▸ **Scene comparison data**
━━━━━━━━━━
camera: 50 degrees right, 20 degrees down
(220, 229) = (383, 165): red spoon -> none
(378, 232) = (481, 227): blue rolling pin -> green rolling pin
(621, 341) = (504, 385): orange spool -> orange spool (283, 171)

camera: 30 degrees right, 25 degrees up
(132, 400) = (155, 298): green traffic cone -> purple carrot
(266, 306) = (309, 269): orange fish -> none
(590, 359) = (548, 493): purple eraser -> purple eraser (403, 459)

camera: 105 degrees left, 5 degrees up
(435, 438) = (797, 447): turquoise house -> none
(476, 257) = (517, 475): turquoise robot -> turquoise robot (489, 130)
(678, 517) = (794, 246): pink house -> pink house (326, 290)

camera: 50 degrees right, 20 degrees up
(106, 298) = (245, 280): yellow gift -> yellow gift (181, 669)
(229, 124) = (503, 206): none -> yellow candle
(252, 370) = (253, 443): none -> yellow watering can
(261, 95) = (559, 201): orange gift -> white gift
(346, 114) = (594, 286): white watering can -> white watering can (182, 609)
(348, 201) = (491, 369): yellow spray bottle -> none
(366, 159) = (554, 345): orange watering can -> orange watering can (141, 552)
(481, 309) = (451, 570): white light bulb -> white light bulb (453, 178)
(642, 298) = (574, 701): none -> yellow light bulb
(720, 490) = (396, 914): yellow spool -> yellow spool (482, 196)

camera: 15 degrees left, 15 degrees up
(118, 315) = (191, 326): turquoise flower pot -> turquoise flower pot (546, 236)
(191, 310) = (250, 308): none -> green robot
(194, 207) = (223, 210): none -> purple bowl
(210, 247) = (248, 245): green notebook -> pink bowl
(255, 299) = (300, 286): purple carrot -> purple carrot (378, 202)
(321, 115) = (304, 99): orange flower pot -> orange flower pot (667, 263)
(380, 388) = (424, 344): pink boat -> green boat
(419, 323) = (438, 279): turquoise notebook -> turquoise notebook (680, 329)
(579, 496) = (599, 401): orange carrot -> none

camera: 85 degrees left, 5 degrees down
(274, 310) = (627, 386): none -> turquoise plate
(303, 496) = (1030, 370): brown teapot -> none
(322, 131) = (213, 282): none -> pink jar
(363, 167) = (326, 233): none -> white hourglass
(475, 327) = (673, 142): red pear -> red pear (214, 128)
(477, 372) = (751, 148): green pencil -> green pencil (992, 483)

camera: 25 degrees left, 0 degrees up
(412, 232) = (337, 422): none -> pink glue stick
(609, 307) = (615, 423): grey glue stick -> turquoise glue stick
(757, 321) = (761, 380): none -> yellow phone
━━━━━━━━━━
▸ **EXERCISE OBJECTIVE**
Retype only the stretch of lines above starting at the one with "(194, 207) = (223, 210): none -> purple bowl" and stopping at the one with "(412, 232) = (337, 422): none", exactly as written, with both kept.

▸ **REPLY**
(194, 207) = (223, 210): none -> purple bowl
(210, 247) = (248, 245): green notebook -> pink bowl
(255, 299) = (300, 286): purple carrot -> purple carrot (378, 202)
(321, 115) = (304, 99): orange flower pot -> orange flower pot (667, 263)
(380, 388) = (424, 344): pink boat -> green boat
(419, 323) = (438, 279): turquoise notebook -> turquoise notebook (680, 329)
(579, 496) = (599, 401): orange carrot -> none

camera: 85 degrees left, 5 degrees down
(274, 310) = (627, 386): none -> turquoise plate
(303, 496) = (1030, 370): brown teapot -> none
(322, 131) = (213, 282): none -> pink jar
(363, 167) = (326, 233): none -> white hourglass
(475, 327) = (673, 142): red pear -> red pear (214, 128)
(477, 372) = (751, 148): green pencil -> green pencil (992, 483)

camera: 25 degrees left, 0 degrees up
(412, 232) = (337, 422): none -> pink glue stick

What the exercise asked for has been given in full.